::: DATA EXCERPTS :::

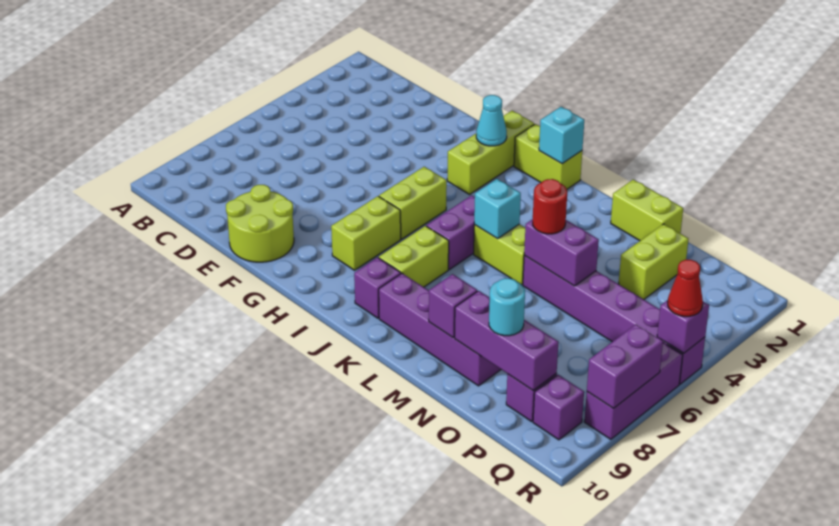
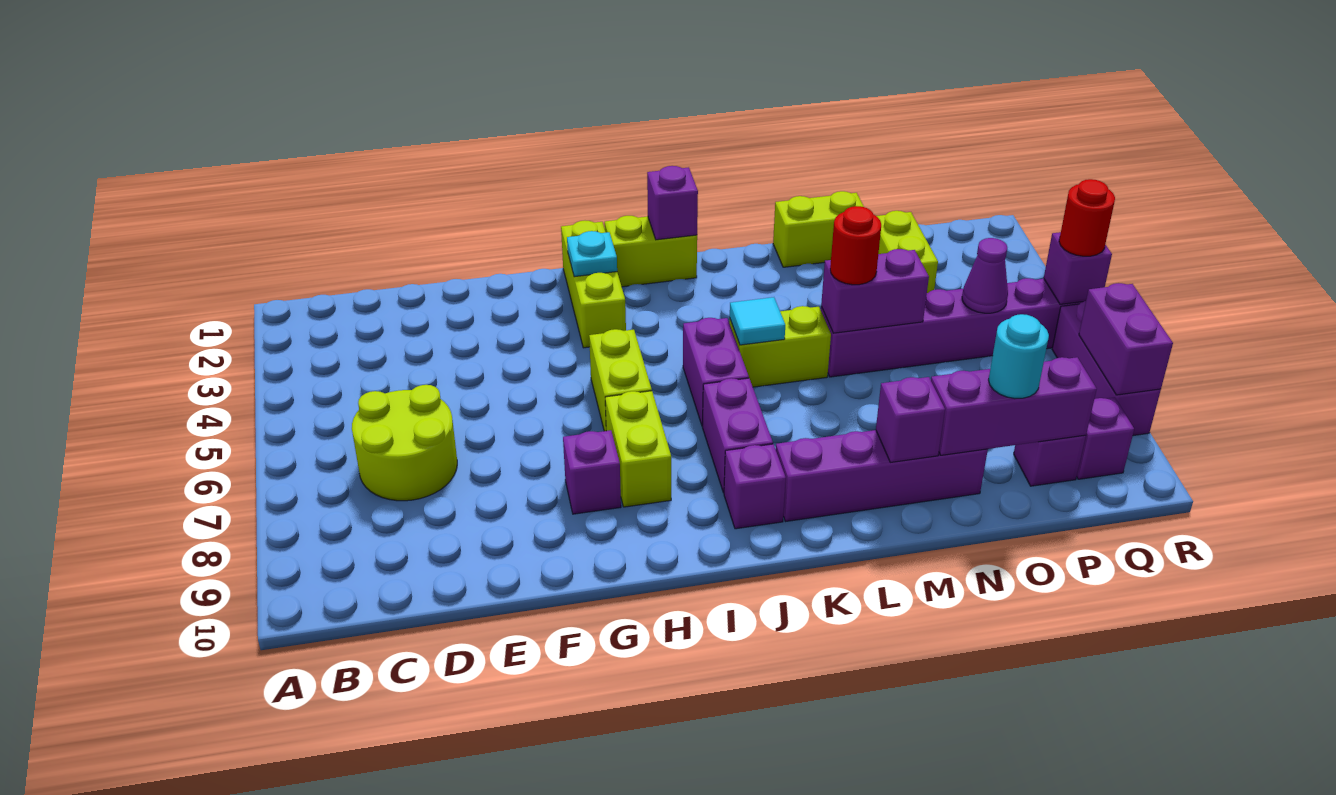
lime round brick E9:F10 level 1 -> lime round brick C6:D7 level 1
none -> purple brick G8 level 1
cyan cone H2 level 2 -> cyan plate H2 level 2
cyan brick J1 level 2 -> purple brick J1 level 2
lime brick J7:J8 level 1 -> purple brick J7:J8 level 1
cyan brick K5 level 2 -> cyan tile K5 level 2
none -> purple cone P5 level 2
red cone R5 level 3 -> red round brick R5 level 3

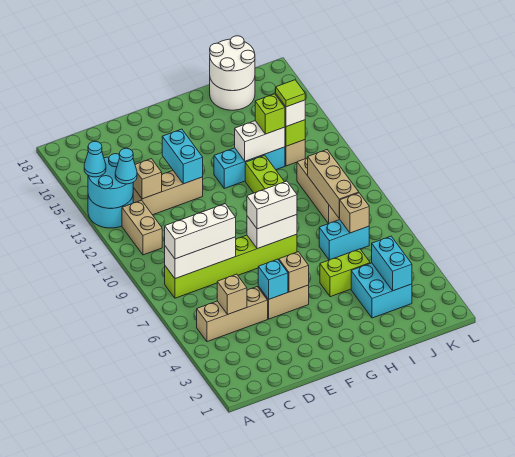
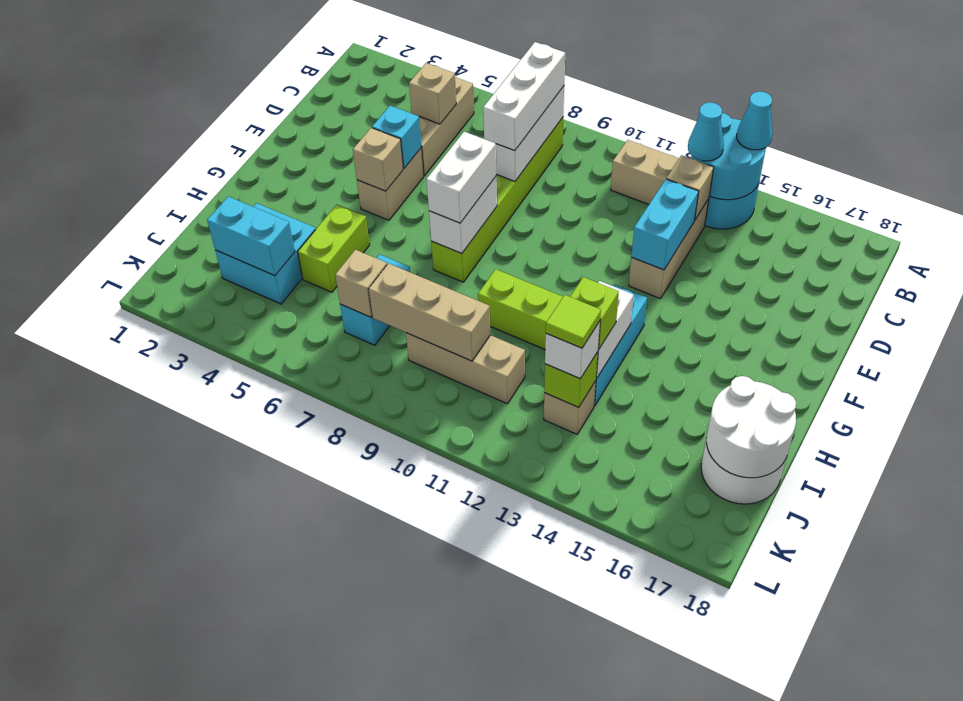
cyan brick E13:E14 level 2 -> cyan brick D13:E13 level 2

:::

Every line of the listing should be repeated exactly; no picture should appear.

lime round brick E9:F10 level 1 -> lime round brick C6:D7 level 1
none -> purple brick G8 level 1
cyan cone H2 level 2 -> cyan plate H2 level 2
cyan brick J1 level 2 -> purple brick J1 level 2
lime brick J7:J8 level 1 -> purple brick J7:J8 level 1
cyan brick K5 level 2 -> cyan tile K5 level 2
none -> purple cone P5 level 2
red cone R5 level 3 -> red round brick R5 level 3

cyan brick E13:E14 level 2 -> cyan brick D13:E13 level 2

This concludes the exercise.